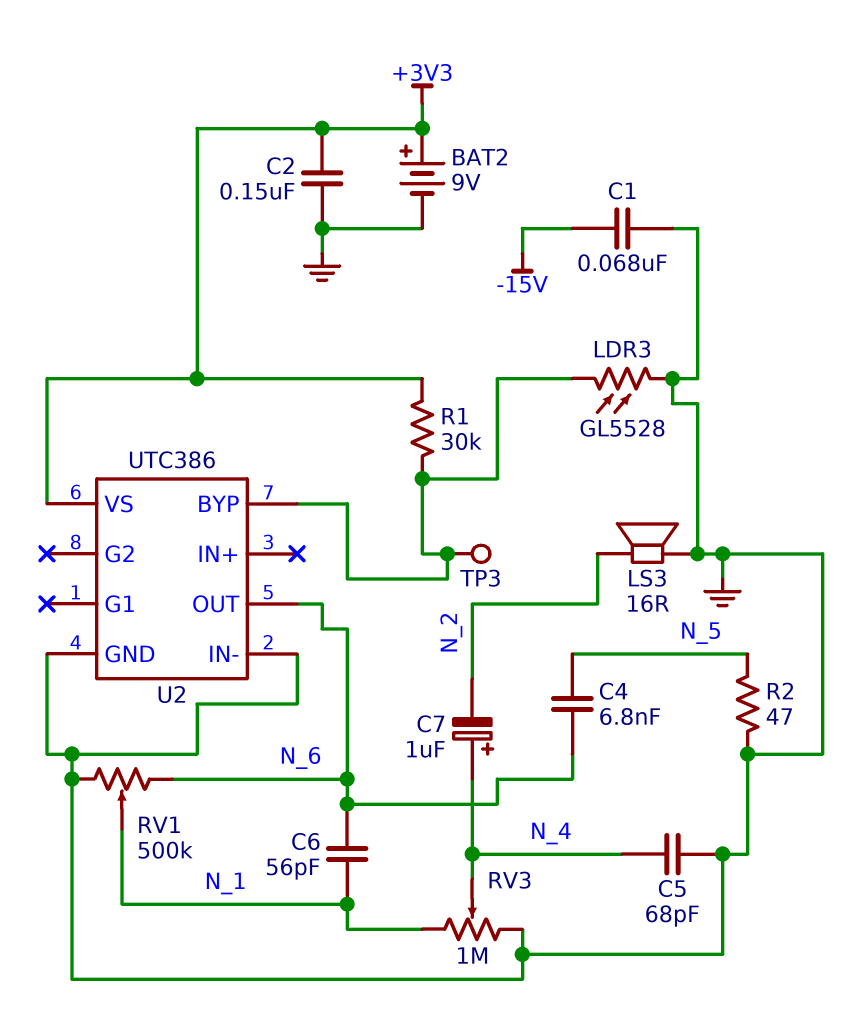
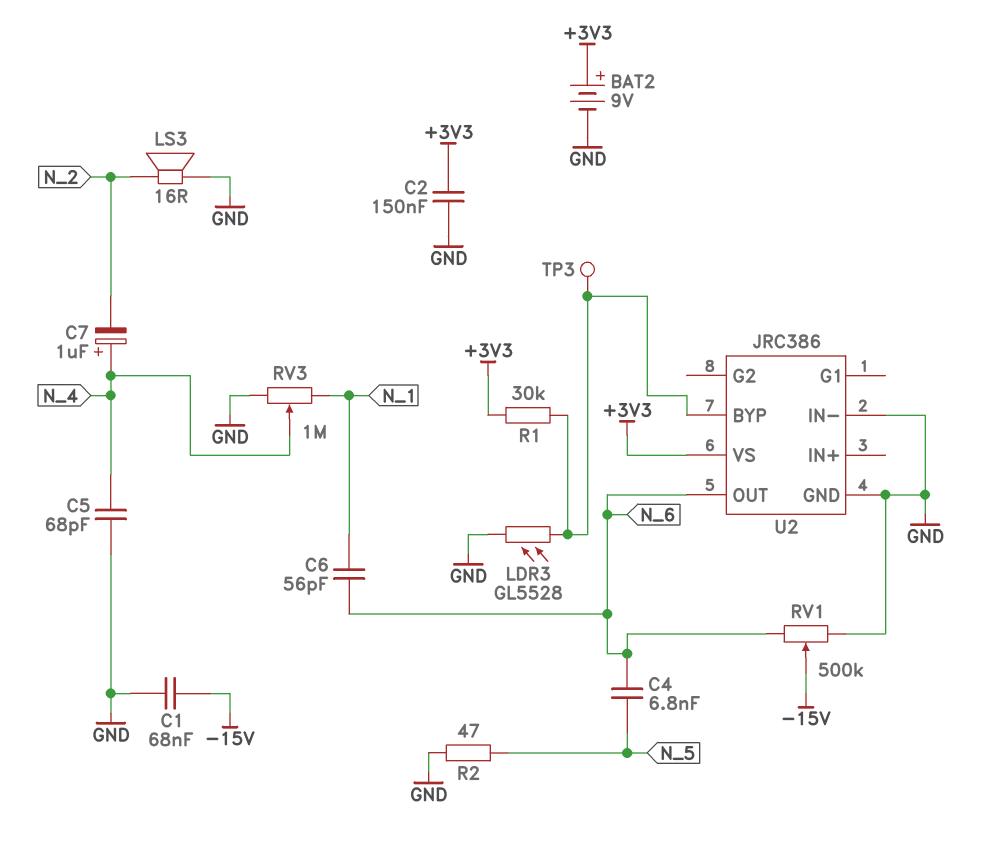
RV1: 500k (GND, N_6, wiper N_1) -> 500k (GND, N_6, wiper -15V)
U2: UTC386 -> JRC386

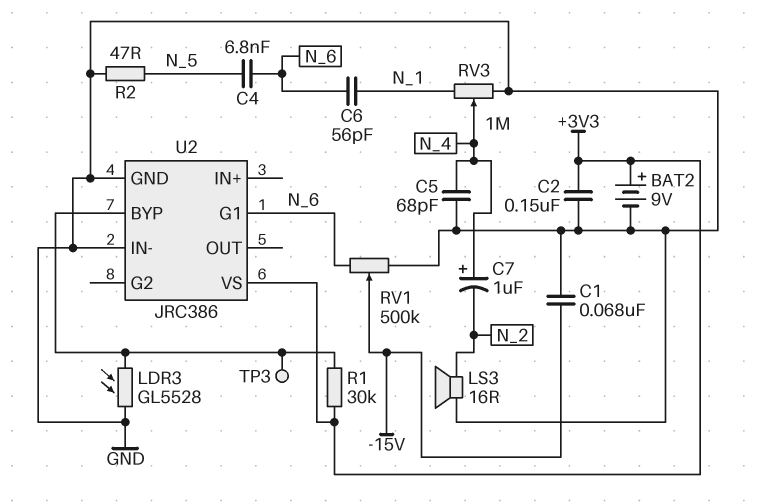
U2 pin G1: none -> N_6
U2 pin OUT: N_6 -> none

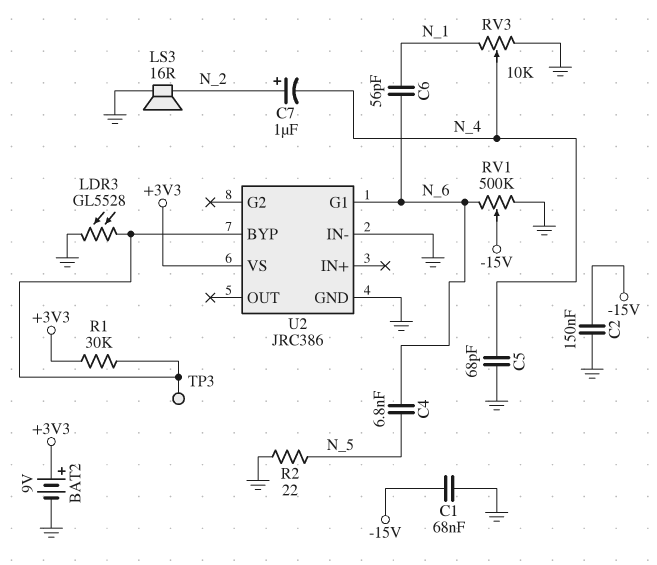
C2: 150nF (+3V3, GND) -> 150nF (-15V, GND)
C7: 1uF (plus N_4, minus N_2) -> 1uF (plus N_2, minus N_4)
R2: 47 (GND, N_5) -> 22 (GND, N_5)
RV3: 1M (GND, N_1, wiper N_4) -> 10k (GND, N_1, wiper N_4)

- _TASK GOAL_:
Transcribe all of the records above character for character. Exclude the pictures.

- _OUTPUT FOR THIS TASK_:
RV1: 500k (GND, N_6, wiper N_1) -> 500k (GND, N_6, wiper -15V)
U2: UTC386 -> JRC386

U2 pin G1: none -> N_6
U2 pin OUT: N_6 -> none

C2: 150nF (+3V3, GND) -> 150nF (-15V, GND)
C7: 1uF (plus N_4, minus N_2) -> 1uF (plus N_2, minus N_4)
R2: 47 (GND, N_5) -> 22 (GND, N_5)
RV3: 1M (GND, N_1, wiper N_4) -> 10k (GND, N_1, wiper N_4)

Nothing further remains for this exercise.